(Before and after coordinates)
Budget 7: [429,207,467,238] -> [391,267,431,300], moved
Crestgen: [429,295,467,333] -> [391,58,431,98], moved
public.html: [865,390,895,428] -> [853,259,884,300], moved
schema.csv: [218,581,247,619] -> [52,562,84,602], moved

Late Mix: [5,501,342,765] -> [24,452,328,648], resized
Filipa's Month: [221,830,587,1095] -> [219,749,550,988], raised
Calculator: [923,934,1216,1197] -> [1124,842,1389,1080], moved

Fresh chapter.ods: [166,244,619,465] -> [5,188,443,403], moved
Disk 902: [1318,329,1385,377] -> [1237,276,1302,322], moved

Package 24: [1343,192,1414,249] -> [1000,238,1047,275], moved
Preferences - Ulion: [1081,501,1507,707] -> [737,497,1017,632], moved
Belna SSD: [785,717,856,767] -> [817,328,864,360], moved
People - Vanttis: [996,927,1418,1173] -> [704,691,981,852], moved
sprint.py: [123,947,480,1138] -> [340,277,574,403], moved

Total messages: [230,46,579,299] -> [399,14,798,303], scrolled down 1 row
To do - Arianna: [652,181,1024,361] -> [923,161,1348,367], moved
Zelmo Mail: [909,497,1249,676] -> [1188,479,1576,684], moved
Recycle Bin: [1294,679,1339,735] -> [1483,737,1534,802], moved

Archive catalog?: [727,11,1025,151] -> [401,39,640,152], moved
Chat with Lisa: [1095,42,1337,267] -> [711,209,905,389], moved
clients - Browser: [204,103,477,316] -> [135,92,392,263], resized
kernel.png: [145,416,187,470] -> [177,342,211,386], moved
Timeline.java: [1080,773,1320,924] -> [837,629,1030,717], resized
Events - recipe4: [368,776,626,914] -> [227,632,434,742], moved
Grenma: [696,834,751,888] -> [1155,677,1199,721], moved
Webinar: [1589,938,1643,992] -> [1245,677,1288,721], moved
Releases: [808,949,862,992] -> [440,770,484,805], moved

## Work task
Exactly reproduce the lines of the data above that run from the line containing "Webinar: [1589,938,1643,992] ->" through the final one.

## Answer to this task
Webinar: [1589,938,1643,992] -> [1245,677,1288,721], moved
Releases: [808,949,862,992] -> [440,770,484,805], moved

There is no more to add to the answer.